-- EXERCISE GOAL --
An exact copy of all the data is required, with pictures left out.

-- SOURCE MATERIAL --
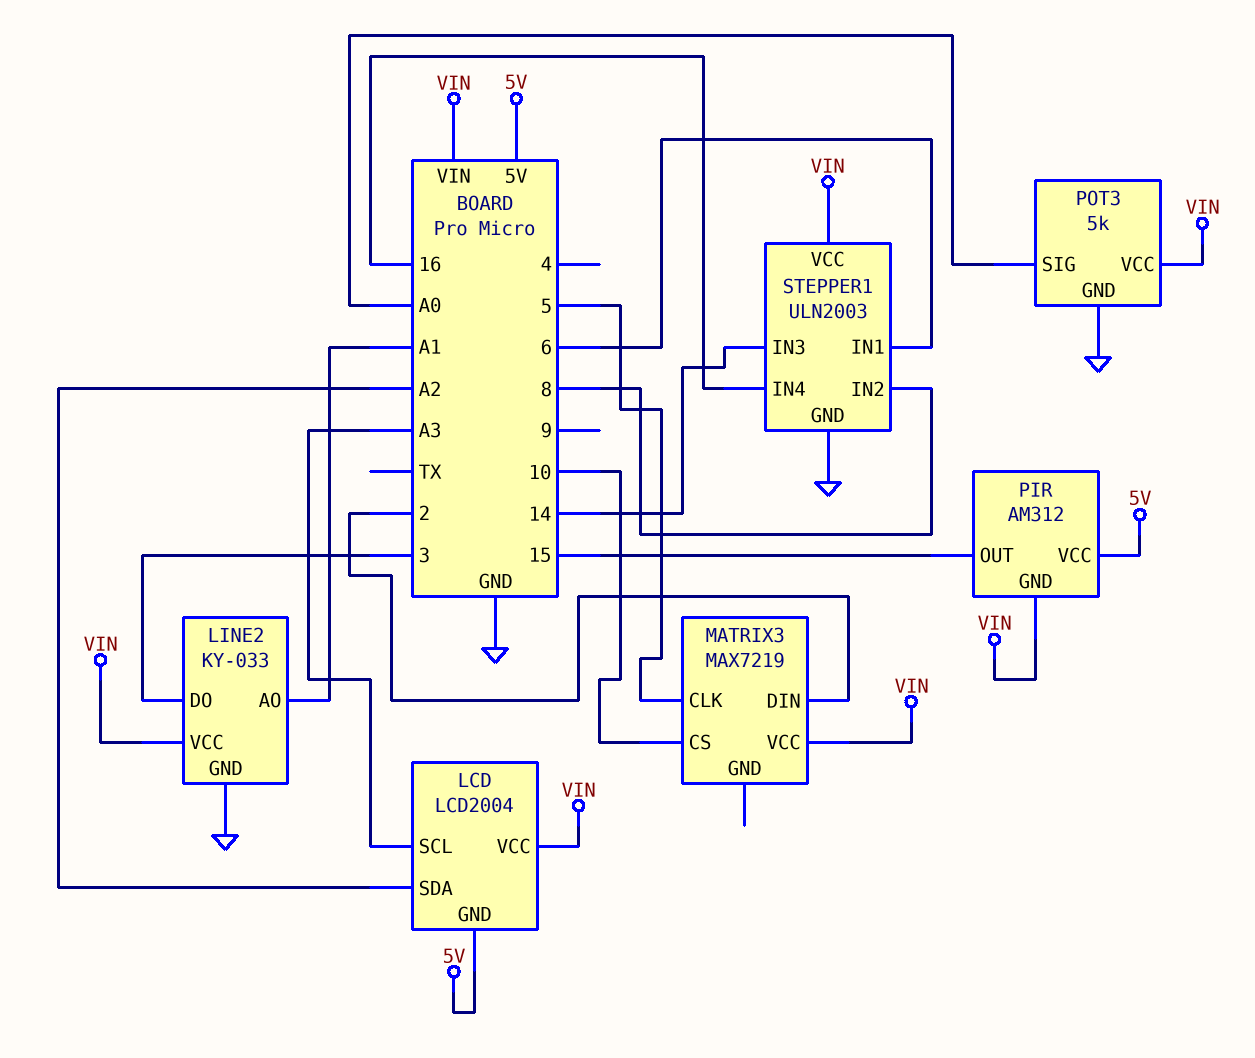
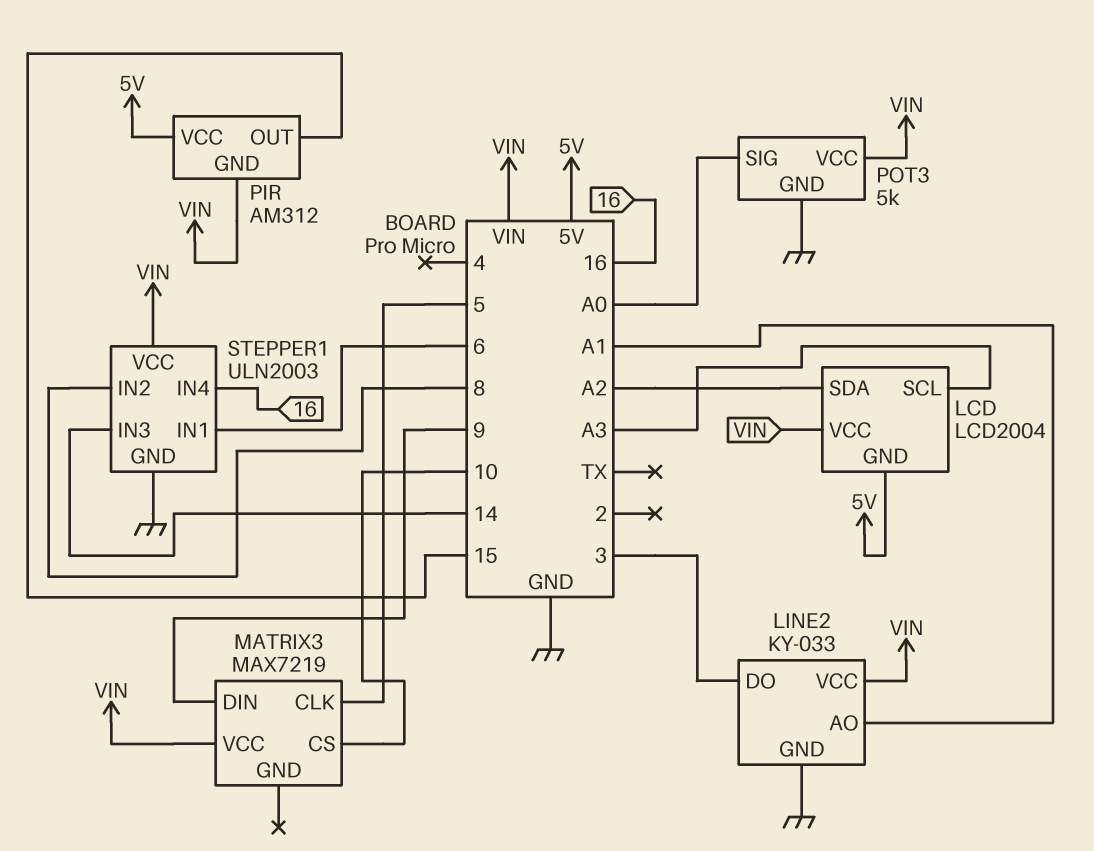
MATRIX3 pin DIN: 2 -> 9

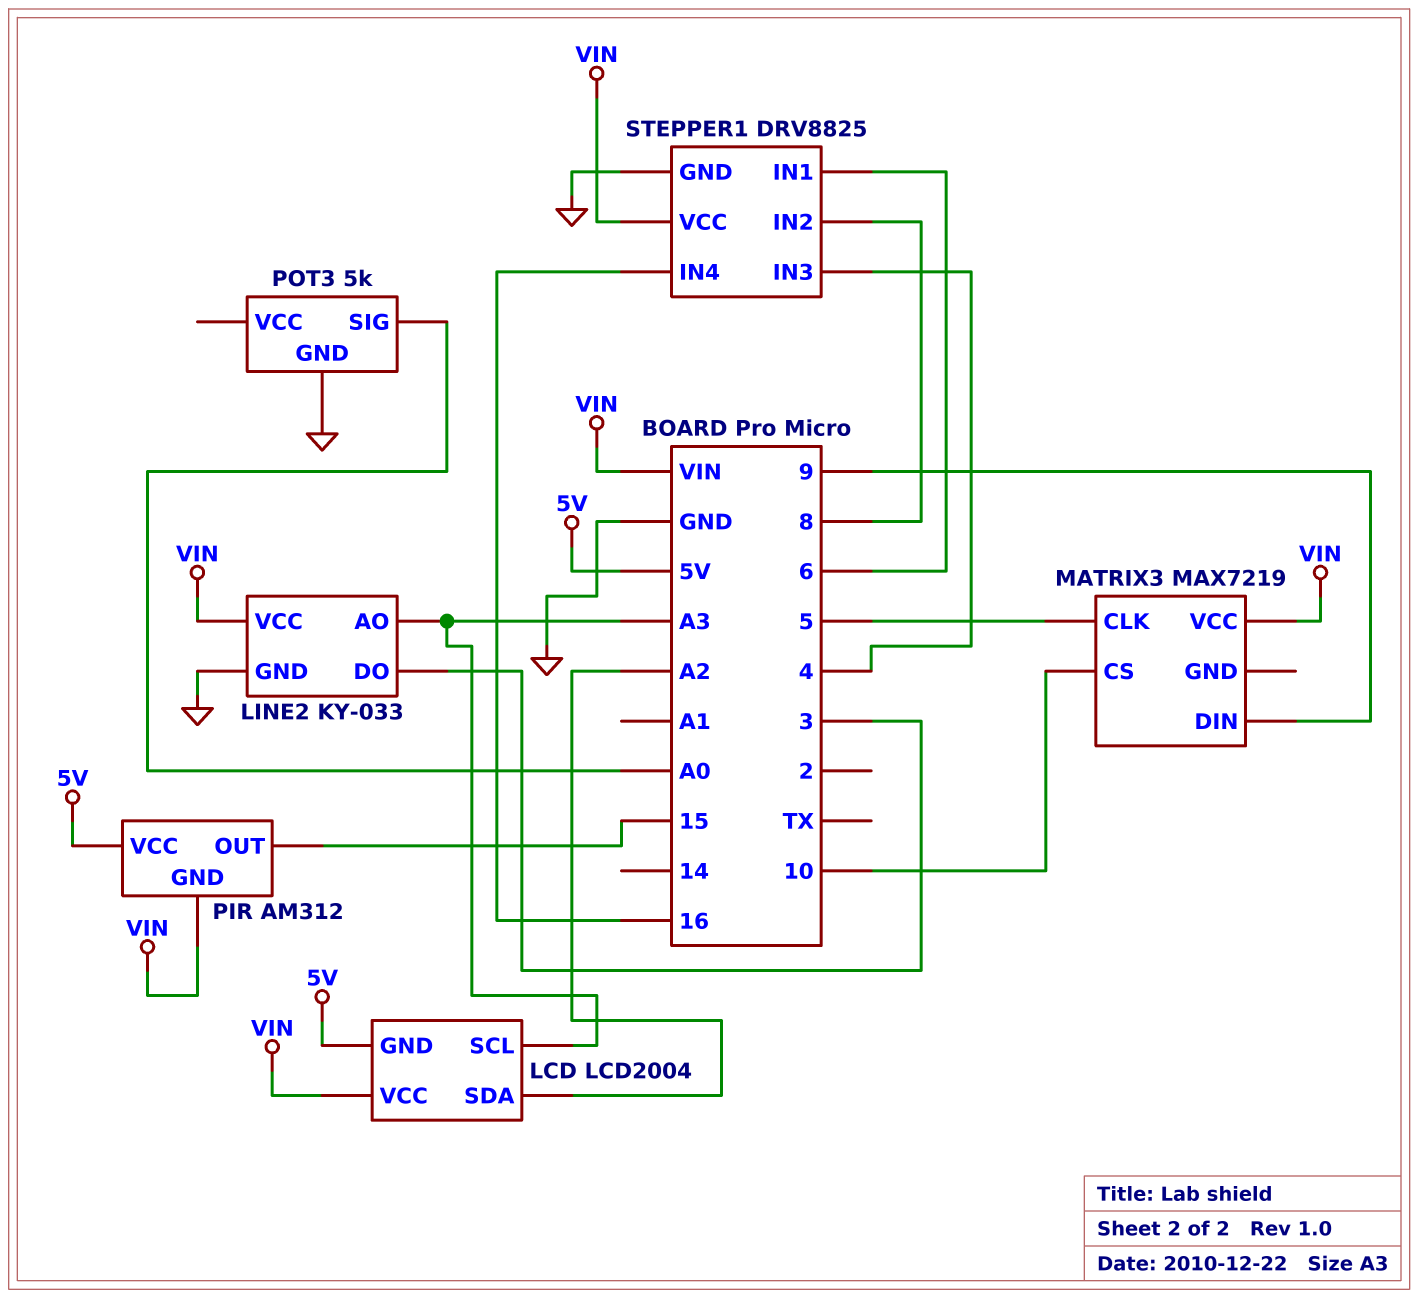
LINE2 pin AO: A1 -> A3
POT3 pin VCC: VIN -> none
STEPPER1: ULN2003 -> DRV8825
STEPPER1 pin IN3: 14 -> 4

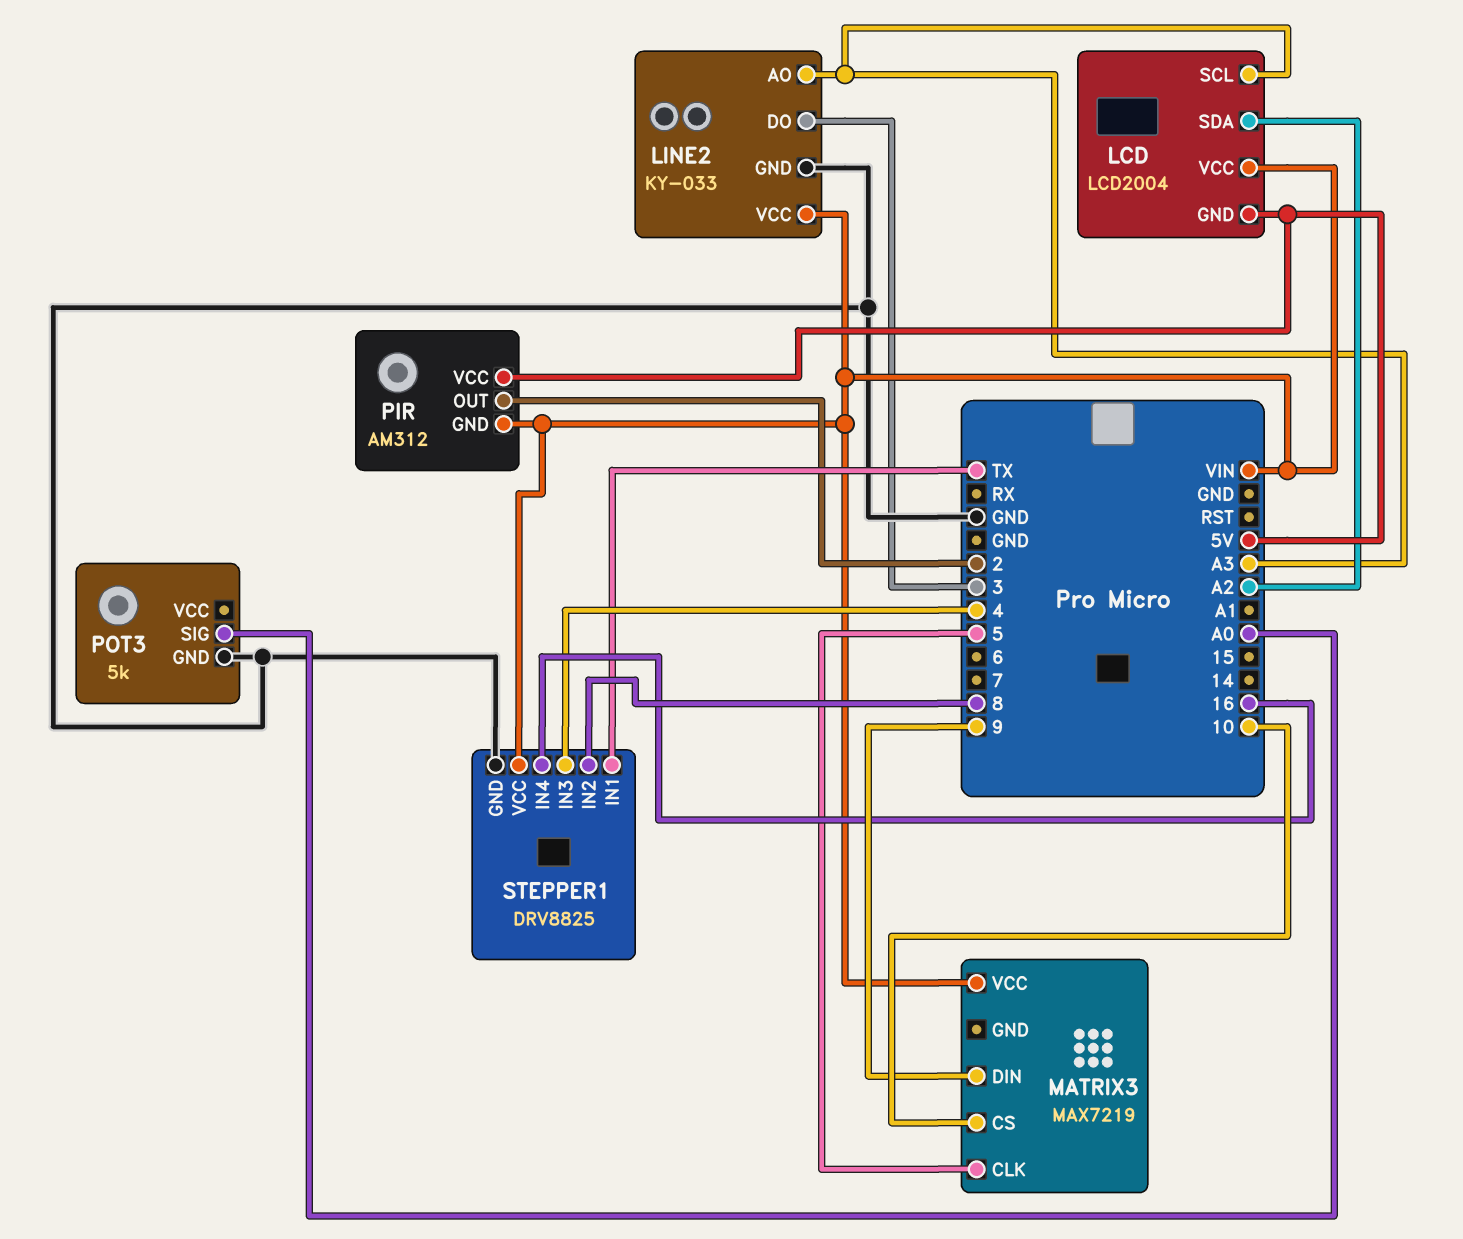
PIR pin OUT: 15 -> 2
STEPPER1 pin IN1: 6 -> TX

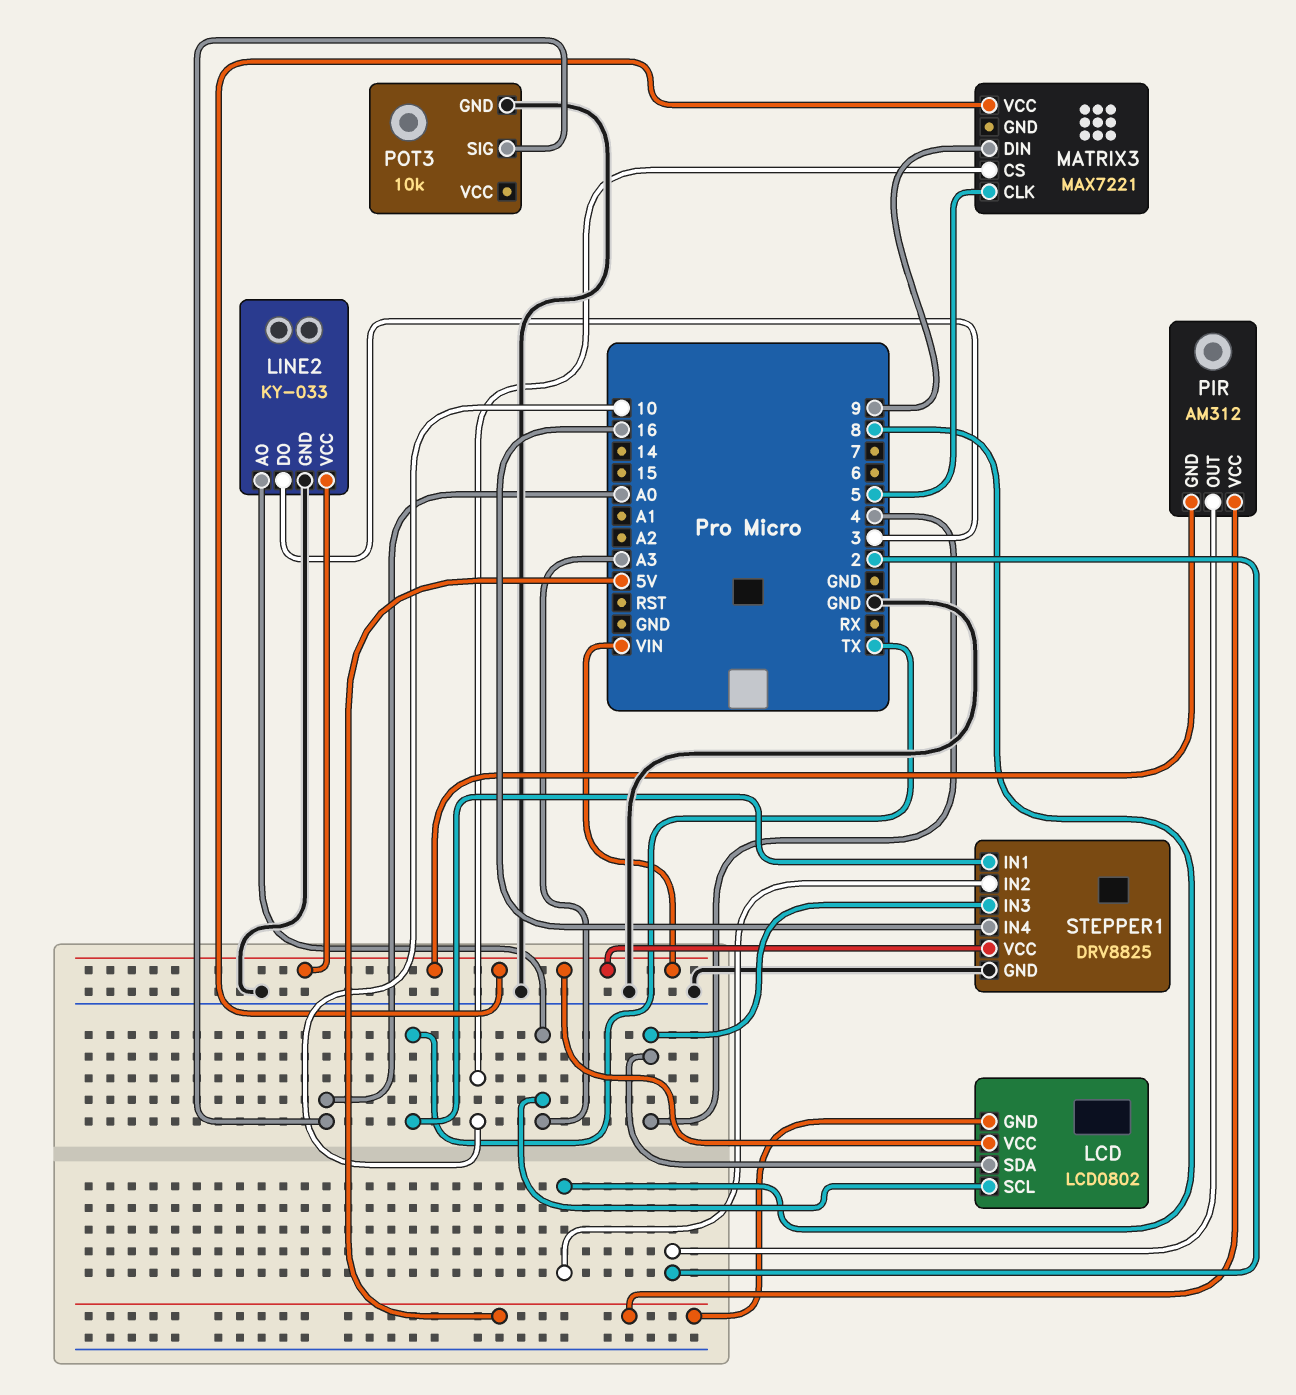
LCD: LCD2004 -> LCD0802
LCD pin SDA: A2 -> 4
MATRIX3: MAX7219 -> MAX7221
POT3: 5k -> 10k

-- ANSWER TO THIS EXERCISE --
MATRIX3 pin DIN: 2 -> 9

LINE2 pin AO: A1 -> A3
POT3 pin VCC: VIN -> none
STEPPER1: ULN2003 -> DRV8825
STEPPER1 pin IN3: 14 -> 4

PIR pin OUT: 15 -> 2
STEPPER1 pin IN1: 6 -> TX

LCD: LCD2004 -> LCD0802
LCD pin SDA: A2 -> 4
MATRIX3: MAX7219 -> MAX7221
POT3: 5k -> 10k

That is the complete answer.